*What is being asked*: Every line below that mentions the word "star" should be copied out.

*Material provided*:
>>
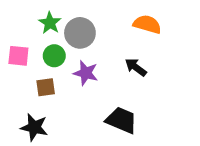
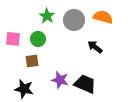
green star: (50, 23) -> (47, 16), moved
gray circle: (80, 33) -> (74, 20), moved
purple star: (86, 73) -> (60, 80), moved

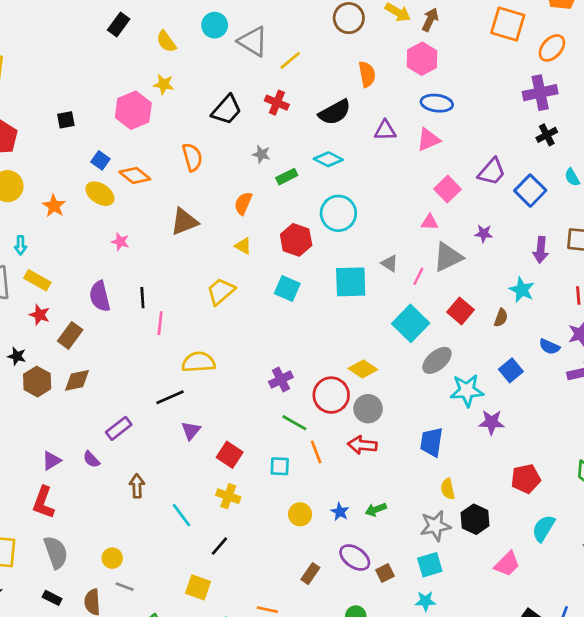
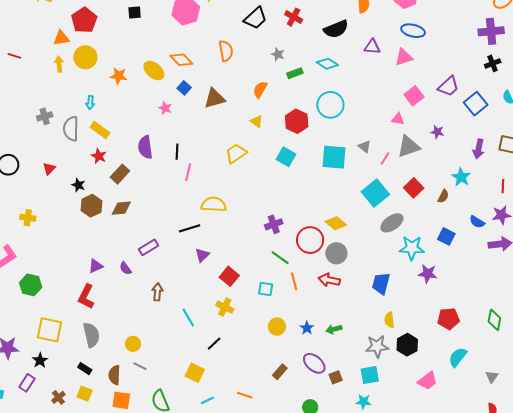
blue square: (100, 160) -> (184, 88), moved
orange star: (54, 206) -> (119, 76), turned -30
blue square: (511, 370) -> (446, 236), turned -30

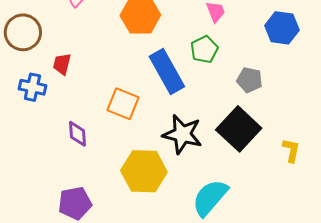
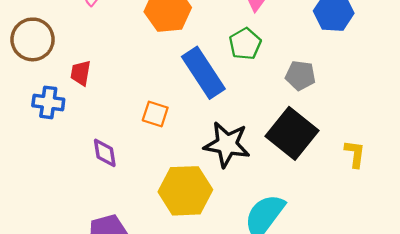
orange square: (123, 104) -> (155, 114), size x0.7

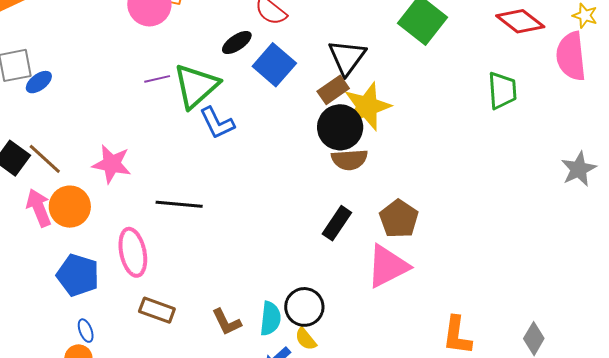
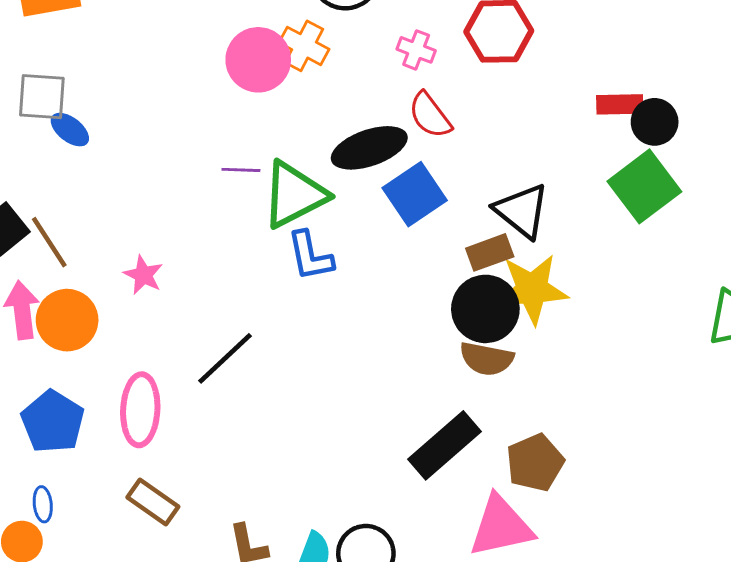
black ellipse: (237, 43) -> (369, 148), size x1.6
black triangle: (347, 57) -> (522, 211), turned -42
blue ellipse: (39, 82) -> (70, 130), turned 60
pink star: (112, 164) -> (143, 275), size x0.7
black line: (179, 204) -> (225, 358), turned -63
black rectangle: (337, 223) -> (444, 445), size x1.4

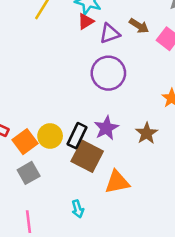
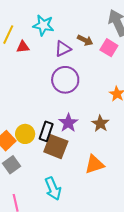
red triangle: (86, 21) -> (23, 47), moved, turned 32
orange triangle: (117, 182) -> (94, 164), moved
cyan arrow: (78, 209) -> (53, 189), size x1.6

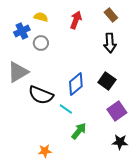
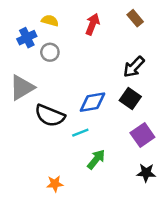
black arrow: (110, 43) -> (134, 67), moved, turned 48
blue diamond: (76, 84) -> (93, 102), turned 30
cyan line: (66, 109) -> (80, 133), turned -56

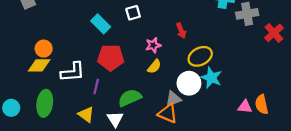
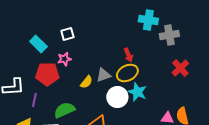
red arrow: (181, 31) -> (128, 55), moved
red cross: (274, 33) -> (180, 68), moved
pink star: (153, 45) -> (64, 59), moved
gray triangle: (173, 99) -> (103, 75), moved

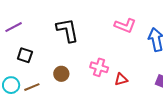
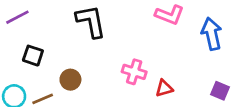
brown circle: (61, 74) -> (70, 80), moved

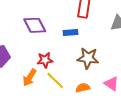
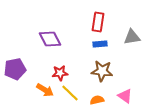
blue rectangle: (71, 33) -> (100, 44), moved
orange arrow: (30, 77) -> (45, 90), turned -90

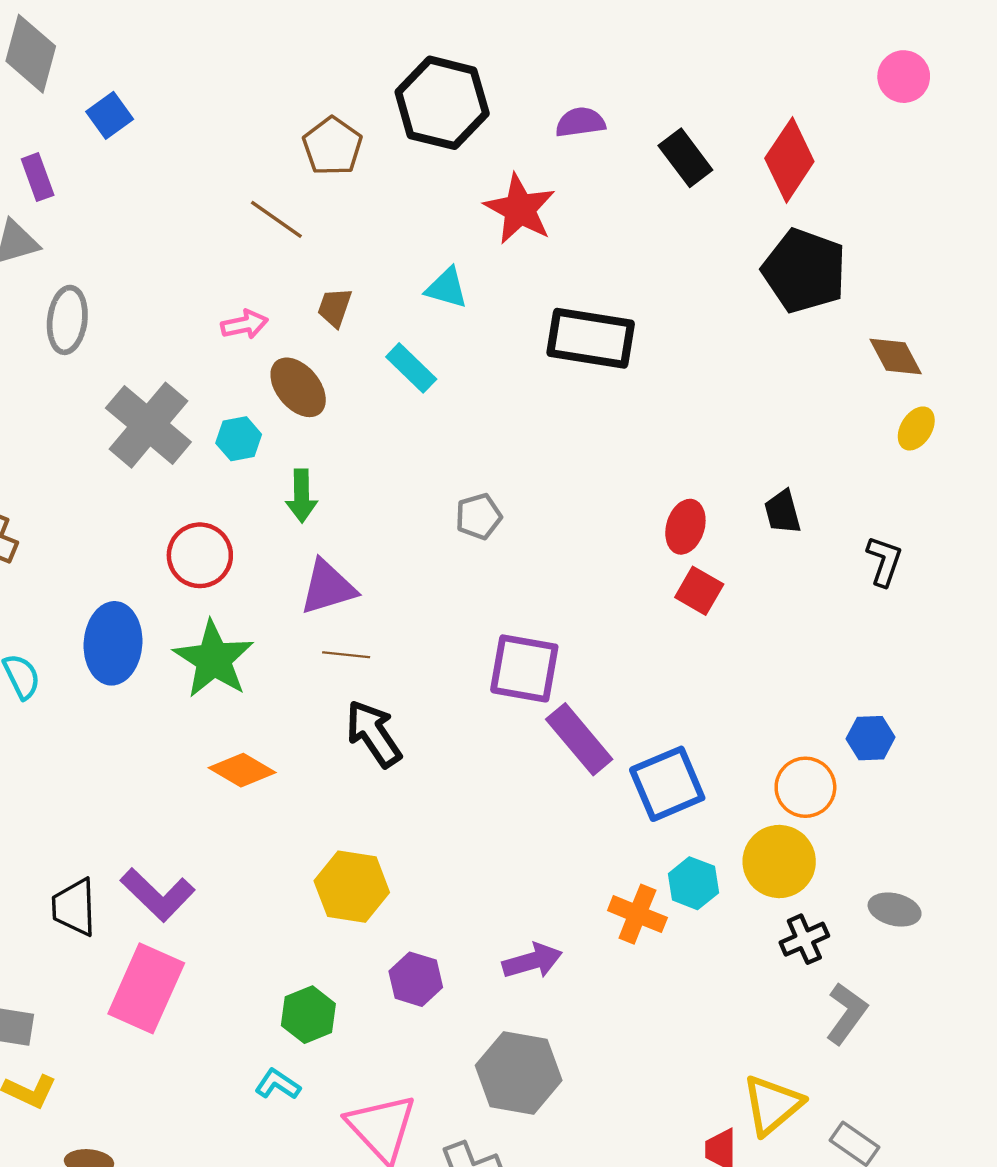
<<
*Task response*:
green star: (50, 23) -> (47, 16), moved
purple star: (86, 73) -> (60, 80), moved
orange star: (54, 206) -> (119, 76), turned -30
pink star: (112, 164) -> (143, 275), size x0.7
pink star: (153, 45) -> (64, 59), moved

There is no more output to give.